** Opening Dataset records block **
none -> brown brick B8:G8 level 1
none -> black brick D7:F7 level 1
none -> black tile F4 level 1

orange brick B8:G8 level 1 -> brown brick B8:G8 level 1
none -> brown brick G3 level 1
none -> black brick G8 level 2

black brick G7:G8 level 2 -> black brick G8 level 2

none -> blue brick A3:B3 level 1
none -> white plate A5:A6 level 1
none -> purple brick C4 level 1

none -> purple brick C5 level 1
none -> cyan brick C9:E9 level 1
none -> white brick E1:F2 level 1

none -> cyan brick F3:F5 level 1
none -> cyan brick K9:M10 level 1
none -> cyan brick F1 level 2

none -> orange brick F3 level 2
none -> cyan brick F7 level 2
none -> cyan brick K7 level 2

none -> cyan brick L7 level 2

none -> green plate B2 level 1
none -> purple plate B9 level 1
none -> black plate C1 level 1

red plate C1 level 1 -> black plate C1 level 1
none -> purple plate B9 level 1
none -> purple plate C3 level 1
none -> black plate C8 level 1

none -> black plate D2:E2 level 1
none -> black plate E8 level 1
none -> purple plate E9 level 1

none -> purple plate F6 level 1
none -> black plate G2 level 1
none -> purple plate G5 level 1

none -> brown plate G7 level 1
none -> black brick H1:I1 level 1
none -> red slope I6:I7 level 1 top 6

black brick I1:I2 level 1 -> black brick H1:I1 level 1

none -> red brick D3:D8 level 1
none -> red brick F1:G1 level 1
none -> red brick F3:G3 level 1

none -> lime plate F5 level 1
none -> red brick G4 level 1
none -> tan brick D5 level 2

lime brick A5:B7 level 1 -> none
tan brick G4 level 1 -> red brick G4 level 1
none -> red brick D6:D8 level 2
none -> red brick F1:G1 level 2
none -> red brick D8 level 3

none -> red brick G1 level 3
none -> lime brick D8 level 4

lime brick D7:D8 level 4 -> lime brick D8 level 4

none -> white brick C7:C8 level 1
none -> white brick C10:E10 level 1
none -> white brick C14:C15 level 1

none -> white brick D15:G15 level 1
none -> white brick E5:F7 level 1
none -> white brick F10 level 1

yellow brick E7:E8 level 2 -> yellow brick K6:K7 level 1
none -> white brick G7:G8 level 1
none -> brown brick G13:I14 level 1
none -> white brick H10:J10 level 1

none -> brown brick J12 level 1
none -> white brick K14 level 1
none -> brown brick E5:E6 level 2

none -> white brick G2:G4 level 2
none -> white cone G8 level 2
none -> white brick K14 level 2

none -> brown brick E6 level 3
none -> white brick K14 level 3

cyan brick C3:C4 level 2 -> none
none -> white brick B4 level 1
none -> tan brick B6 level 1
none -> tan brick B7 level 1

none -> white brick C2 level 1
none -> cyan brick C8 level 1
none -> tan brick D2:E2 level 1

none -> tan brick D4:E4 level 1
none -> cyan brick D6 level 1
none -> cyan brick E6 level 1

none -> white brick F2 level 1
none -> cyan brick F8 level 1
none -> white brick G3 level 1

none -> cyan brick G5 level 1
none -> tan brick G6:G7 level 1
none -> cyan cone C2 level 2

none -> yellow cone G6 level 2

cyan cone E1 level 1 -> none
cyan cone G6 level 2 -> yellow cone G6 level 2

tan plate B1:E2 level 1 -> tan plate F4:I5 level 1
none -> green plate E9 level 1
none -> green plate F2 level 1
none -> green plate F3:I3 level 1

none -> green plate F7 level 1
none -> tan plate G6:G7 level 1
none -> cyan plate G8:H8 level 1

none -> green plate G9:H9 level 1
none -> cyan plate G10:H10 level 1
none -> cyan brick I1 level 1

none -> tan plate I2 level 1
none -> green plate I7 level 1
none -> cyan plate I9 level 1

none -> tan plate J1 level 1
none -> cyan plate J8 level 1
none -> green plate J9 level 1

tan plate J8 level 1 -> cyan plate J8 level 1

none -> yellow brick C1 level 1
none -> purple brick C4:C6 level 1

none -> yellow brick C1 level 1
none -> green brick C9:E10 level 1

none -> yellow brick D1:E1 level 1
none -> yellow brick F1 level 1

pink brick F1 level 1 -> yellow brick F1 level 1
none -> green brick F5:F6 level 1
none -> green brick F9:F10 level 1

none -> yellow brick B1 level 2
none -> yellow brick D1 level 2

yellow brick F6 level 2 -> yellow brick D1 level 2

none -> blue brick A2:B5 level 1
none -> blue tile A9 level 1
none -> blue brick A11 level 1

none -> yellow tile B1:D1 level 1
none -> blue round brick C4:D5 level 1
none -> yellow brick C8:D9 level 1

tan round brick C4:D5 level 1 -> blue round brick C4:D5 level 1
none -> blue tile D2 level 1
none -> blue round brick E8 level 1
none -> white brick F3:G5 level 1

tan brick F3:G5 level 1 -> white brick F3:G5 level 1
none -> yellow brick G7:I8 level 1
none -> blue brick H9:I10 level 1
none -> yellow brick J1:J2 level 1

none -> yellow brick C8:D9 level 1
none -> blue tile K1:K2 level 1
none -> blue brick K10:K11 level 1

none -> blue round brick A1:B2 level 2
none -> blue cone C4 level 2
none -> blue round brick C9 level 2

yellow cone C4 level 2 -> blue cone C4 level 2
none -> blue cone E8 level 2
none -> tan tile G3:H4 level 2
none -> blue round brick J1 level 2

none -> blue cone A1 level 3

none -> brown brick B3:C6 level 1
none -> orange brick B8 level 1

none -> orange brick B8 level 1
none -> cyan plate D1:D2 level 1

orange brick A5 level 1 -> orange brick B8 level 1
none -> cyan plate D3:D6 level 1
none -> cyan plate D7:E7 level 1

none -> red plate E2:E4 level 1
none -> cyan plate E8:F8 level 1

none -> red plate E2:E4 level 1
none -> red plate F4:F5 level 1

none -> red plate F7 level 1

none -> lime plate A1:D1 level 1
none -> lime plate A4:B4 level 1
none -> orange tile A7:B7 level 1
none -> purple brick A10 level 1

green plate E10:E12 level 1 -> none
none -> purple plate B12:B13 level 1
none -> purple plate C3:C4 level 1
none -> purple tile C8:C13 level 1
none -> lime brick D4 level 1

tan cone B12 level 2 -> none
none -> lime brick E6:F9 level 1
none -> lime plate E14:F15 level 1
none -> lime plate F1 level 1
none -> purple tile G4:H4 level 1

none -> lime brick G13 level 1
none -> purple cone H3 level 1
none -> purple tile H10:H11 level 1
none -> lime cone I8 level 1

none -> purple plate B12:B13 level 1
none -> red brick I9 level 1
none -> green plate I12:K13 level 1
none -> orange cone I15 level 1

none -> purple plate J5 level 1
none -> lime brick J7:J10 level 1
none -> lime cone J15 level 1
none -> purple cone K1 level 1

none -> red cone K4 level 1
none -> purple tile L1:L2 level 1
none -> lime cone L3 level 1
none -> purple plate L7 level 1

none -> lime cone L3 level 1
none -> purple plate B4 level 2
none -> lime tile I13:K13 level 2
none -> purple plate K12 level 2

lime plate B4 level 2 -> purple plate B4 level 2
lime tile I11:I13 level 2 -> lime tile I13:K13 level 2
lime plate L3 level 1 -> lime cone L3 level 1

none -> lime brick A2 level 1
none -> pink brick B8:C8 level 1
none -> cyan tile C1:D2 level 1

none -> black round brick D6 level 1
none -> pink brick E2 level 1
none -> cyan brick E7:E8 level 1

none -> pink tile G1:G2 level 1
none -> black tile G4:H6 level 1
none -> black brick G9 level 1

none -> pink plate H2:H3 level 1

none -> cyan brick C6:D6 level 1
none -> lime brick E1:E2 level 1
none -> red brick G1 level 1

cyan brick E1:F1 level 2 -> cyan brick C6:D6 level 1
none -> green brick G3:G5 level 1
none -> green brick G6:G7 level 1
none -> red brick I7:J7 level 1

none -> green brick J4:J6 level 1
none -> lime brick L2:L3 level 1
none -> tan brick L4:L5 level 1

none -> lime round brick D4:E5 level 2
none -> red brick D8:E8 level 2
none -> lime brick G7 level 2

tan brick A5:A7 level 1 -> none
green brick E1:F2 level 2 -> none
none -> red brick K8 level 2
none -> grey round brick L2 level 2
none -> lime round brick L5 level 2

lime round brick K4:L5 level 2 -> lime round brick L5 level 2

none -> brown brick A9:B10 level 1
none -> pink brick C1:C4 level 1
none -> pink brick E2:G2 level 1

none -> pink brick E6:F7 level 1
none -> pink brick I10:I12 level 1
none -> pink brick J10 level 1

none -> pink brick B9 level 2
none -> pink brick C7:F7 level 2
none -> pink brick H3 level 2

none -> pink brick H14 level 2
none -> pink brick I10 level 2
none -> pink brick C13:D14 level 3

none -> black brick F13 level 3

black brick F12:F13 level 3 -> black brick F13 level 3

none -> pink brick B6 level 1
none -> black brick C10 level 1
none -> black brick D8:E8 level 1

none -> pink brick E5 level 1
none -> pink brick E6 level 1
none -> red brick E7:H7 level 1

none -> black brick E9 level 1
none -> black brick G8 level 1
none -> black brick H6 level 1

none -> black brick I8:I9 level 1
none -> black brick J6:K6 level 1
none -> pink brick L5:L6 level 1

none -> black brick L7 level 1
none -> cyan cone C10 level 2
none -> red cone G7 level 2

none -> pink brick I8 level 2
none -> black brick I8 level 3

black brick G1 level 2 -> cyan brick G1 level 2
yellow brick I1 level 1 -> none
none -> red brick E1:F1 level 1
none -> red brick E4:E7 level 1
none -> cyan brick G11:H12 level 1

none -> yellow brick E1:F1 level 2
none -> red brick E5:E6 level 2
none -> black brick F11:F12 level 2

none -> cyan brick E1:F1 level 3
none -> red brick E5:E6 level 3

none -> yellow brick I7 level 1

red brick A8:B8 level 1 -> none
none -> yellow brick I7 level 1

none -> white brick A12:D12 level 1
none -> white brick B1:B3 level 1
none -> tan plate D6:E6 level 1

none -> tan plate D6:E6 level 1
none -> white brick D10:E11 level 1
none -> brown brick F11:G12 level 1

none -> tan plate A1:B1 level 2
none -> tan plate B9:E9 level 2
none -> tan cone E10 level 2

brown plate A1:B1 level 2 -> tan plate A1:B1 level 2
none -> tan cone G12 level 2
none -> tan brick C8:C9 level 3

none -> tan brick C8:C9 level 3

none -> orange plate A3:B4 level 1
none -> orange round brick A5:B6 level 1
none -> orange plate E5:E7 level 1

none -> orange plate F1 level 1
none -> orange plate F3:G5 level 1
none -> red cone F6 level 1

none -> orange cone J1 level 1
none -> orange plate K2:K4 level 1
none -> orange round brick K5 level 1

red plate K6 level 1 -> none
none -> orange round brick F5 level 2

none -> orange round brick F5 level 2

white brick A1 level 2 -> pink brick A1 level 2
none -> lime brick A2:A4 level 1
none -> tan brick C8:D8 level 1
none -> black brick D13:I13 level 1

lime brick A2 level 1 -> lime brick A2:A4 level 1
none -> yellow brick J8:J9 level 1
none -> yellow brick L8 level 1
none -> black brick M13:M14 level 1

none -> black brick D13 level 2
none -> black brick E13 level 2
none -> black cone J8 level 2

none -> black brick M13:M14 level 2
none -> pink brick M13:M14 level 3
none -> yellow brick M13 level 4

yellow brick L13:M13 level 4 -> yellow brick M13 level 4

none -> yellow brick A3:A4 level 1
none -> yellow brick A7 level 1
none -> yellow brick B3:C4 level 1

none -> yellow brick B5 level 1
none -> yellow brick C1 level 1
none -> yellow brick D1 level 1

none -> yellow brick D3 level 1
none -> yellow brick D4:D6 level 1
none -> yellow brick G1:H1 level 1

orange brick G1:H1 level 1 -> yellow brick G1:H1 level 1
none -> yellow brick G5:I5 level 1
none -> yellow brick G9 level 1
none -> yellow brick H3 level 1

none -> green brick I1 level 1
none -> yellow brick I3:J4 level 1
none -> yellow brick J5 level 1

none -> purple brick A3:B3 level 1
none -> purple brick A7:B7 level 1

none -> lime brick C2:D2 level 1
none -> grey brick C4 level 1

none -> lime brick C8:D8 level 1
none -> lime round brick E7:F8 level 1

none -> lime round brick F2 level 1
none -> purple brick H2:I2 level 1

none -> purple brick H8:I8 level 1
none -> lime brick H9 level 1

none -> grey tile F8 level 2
** Closing Dataset records block **
■ Aim of the exercise ■
Retype only the lines running from the top of the listing to the line that holds "none -> cyan brick F3:F5 level 1", both ends included.

■ Output for this exercise ■
none -> brown brick B8:G8 level 1
none -> black brick D7:F7 level 1
none -> black tile F4 level 1

orange brick B8:G8 level 1 -> brown brick B8:G8 level 1
none -> brown brick G3 level 1
none -> black brick G8 level 2

black brick G7:G8 level 2 -> black brick G8 level 2

none -> blue brick A3:B3 level 1
none -> white plate A5:A6 level 1
none -> purple brick C4 level 1

none -> purple brick C5 level 1
none -> cyan brick C9:E9 level 1
none -> white brick E1:F2 level 1

none -> cyan brick F3:F5 level 1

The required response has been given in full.